ACTION ITEM →
Examine each line of the data, and copy the ones containing "degrees".

Scene edit records
###

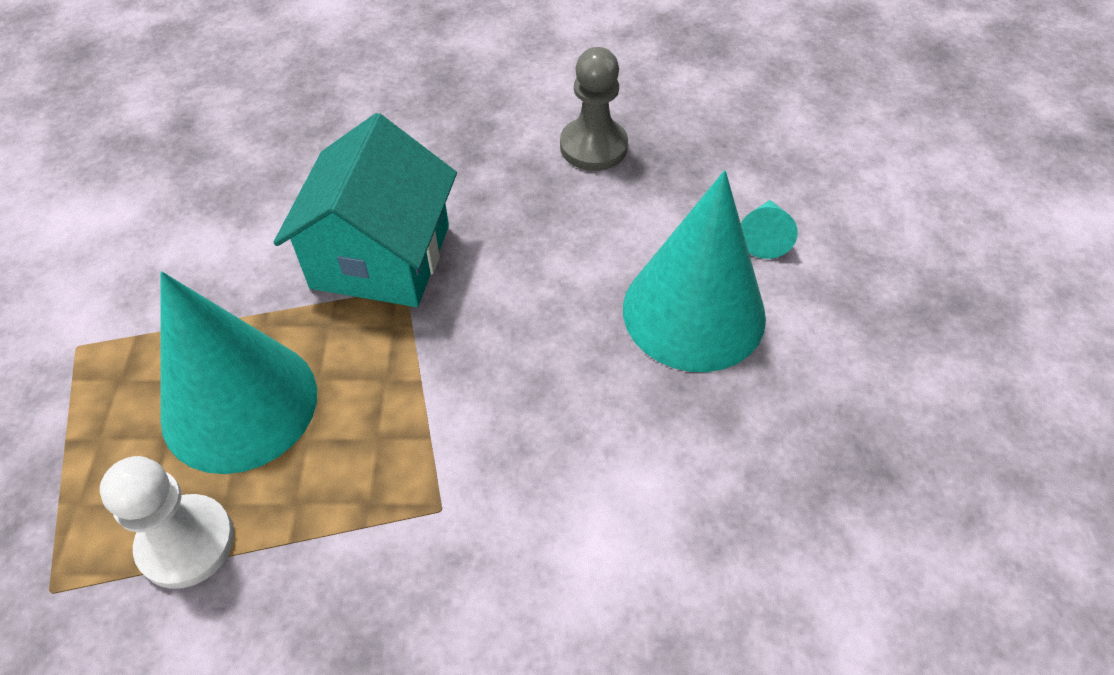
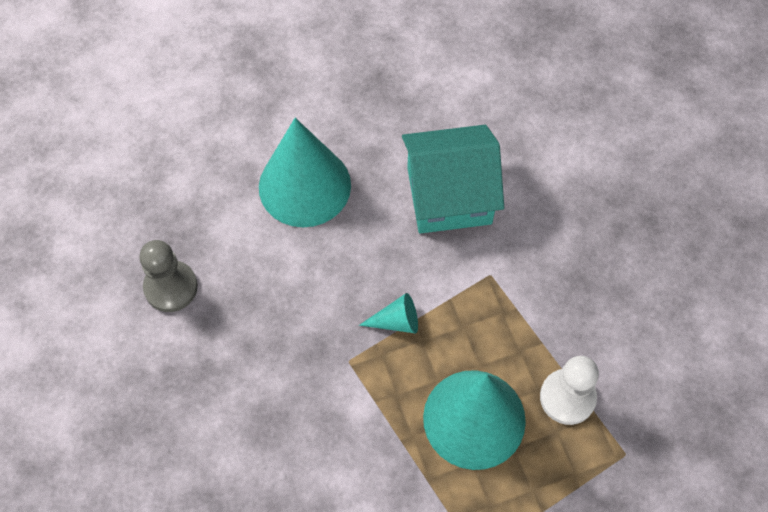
camera: 110 degrees left, 10 degrees up
(381, 256) = (327, 389): turquoise house -> turquoise house (449, 195)
(764, 236) = (227, 160): turquoise cone -> turquoise cone (396, 321)

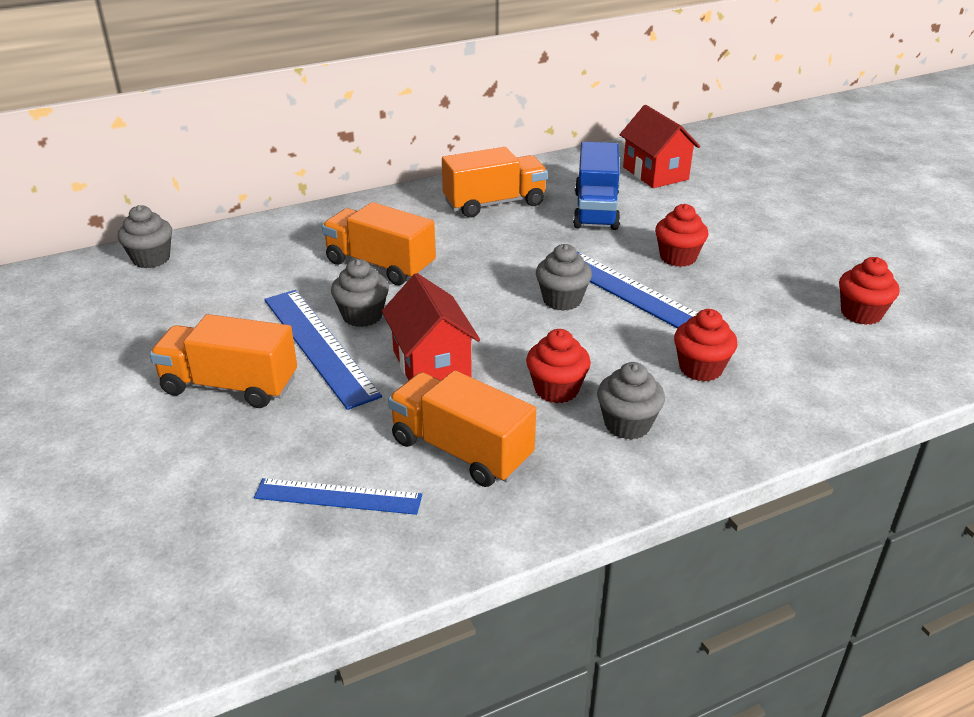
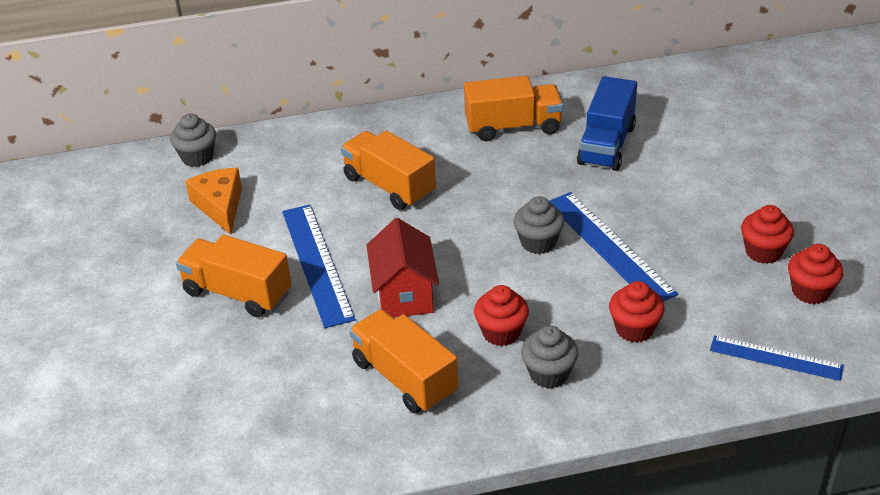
camera: 15 degrees right, 5 degrees up
(188, 302) = (220, 206): none -> orange cheese
(338, 496) = (298, 404): blue ruler -> blue ruler (776, 358)
(362, 316) = (360, 238): grey cupcake -> none
(655, 173) = (683, 106): red house -> none
(678, 257) = (663, 208): red cupcake -> red cupcake (763, 252)

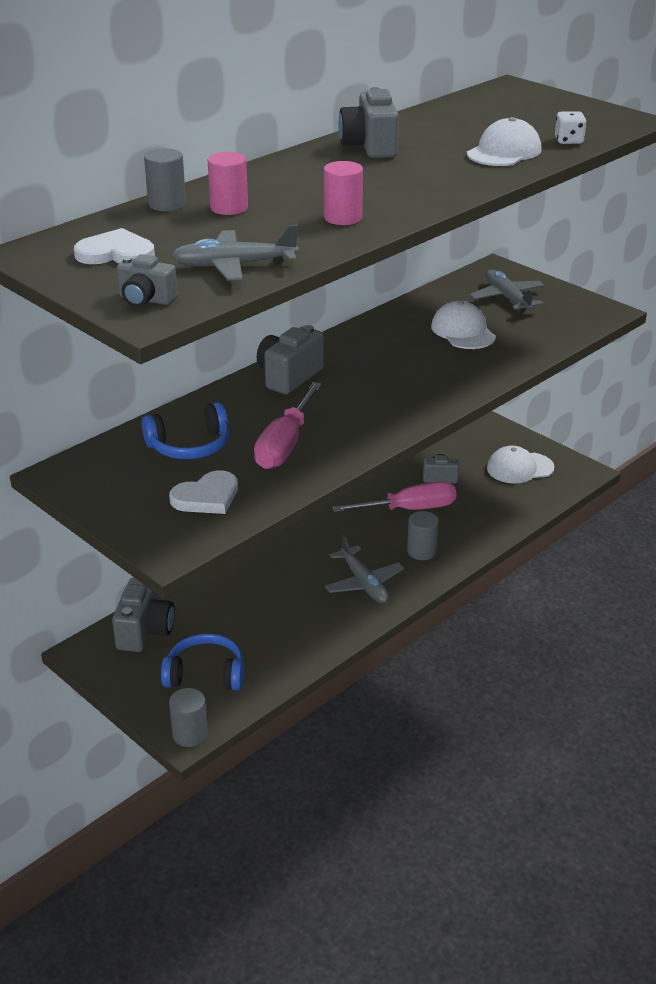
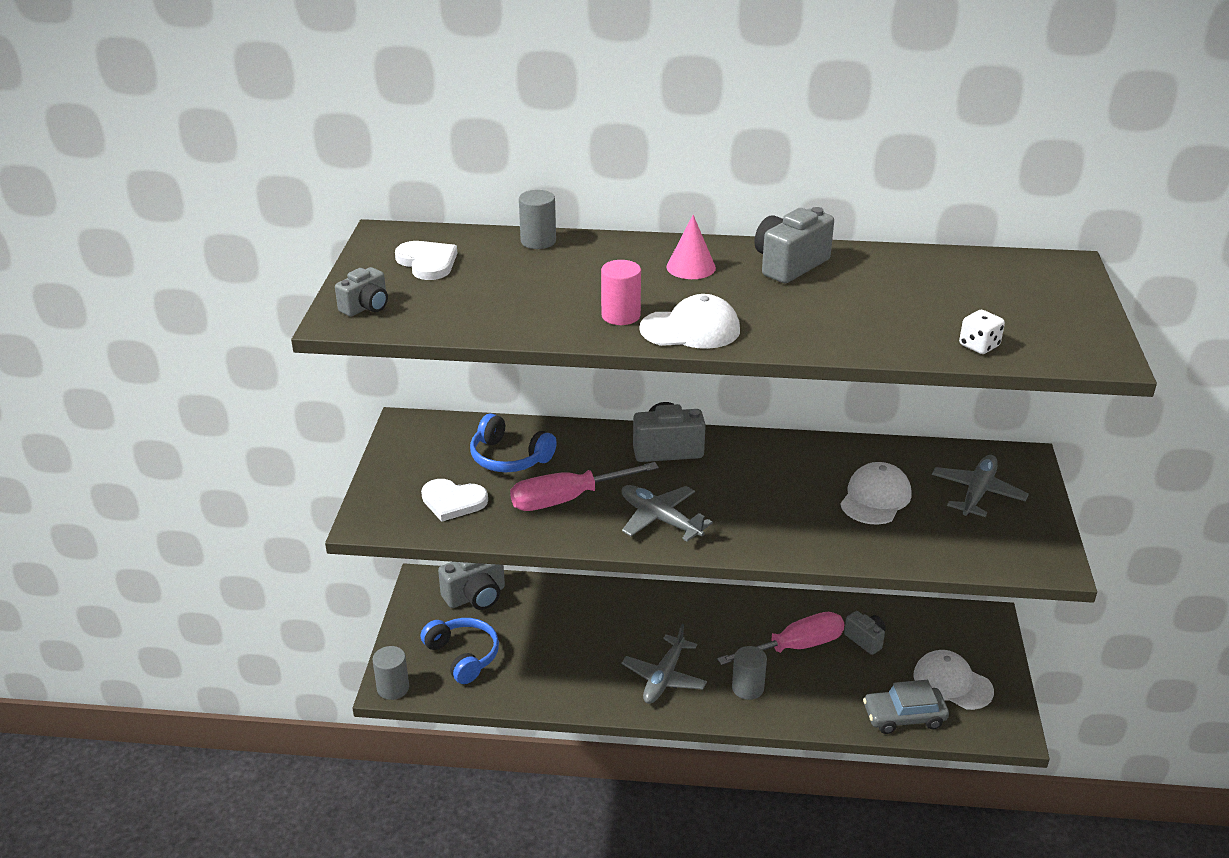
camera: 50 degrees right, 0 degrees up
(146, 300) = (366, 307): grey camera -> grey camera turned 120 degrees counterclockwise
(229, 208) = (568, 265): pink cylinder -> none
(234, 265) = (467, 312): grey plane -> grey plane (660, 519)
(314, 173) = (691, 267): none -> pink cone
(409, 509) = (795, 647): pink screwdriver -> pink screwdriver turned 60 degrees counterclockwise
(504, 152) = (890, 326): white cap -> white cap (690, 329)
(525, 503) = (904, 716): none -> grey car

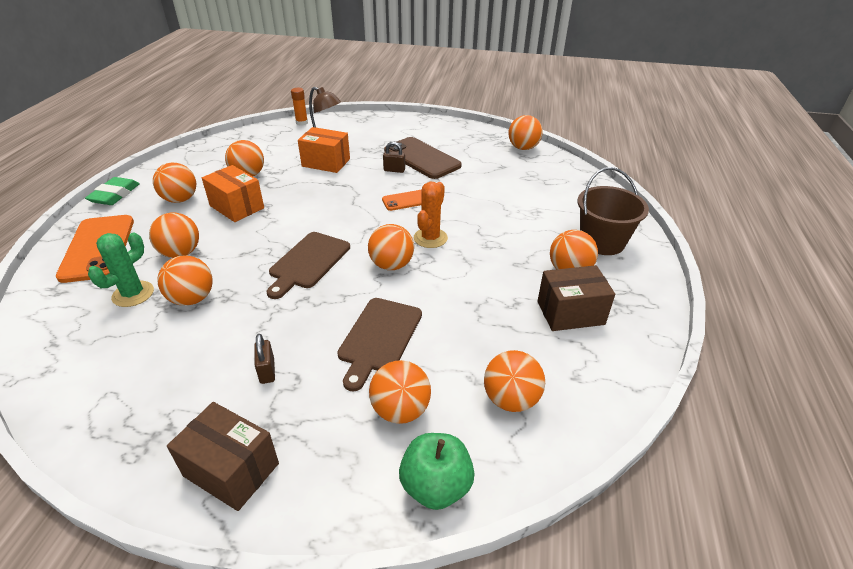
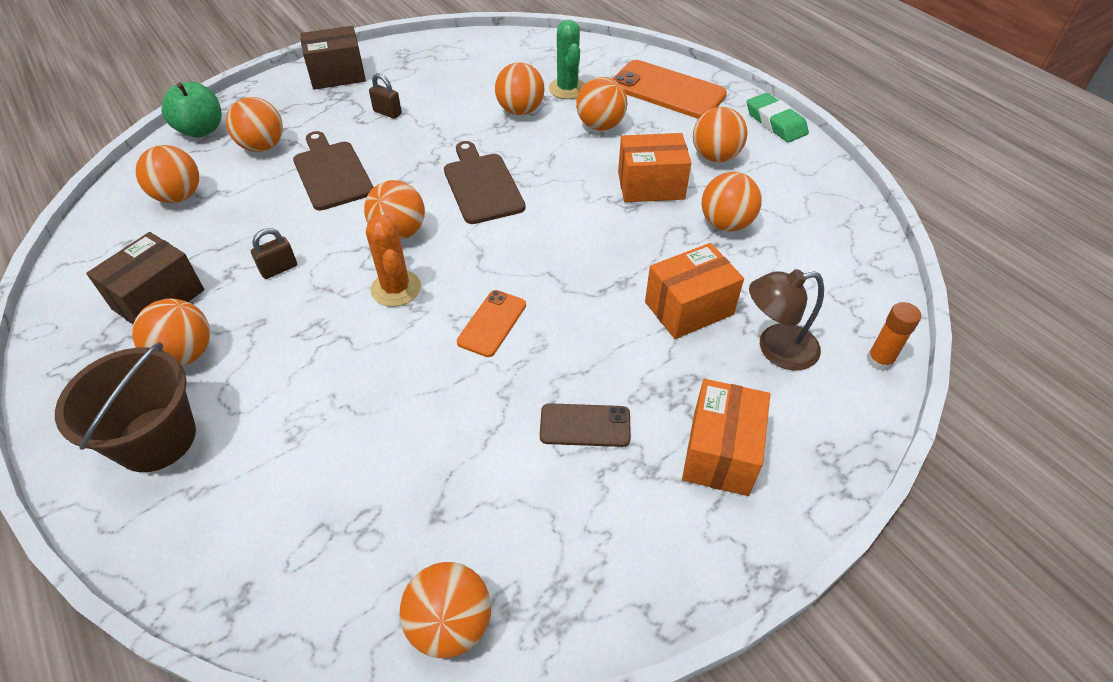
camera: 135 degrees right, 10 degrees up
(391, 134) = (720, 453): none -> orange box
(394, 170) = (585, 365): brown padlock -> brown padlock (279, 269)
(421, 158) = (585, 425): brown phone -> brown phone, size x0.54

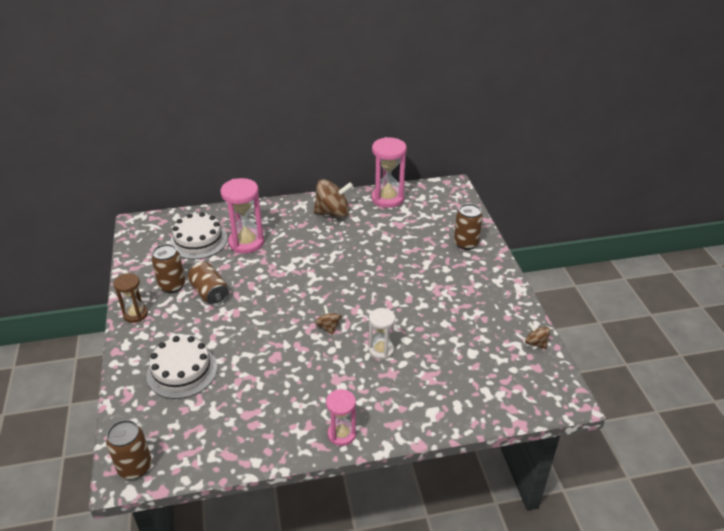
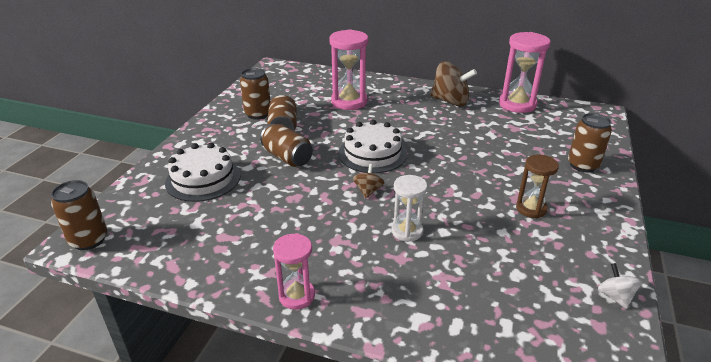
camera: 30 degrees right, 5 degrees down
(135, 314) = (209, 125): brown hourglass -> brown hourglass (531, 209)
(198, 241) = (309, 90): white cake -> white cake (372, 153)
(238, 321) = (287, 157): none -> brown can
(535, 343) = (615, 296): brown spinning top -> white spinning top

###

EXERCISE SOLUTION →
camera: 110 degrees left, 10 degrees up
camera: 15 degrees right, 5 degrees up
camera: 50 degrees right, 0 degrees up
(146, 300) = (366, 307): grey camera -> grey camera turned 120 degrees counterclockwise
(409, 509) = (795, 647): pink screwdriver -> pink screwdriver turned 60 degrees counterclockwise
camera: 135 degrees right, 10 degrees up
camera: 30 degrees right, 5 degrees down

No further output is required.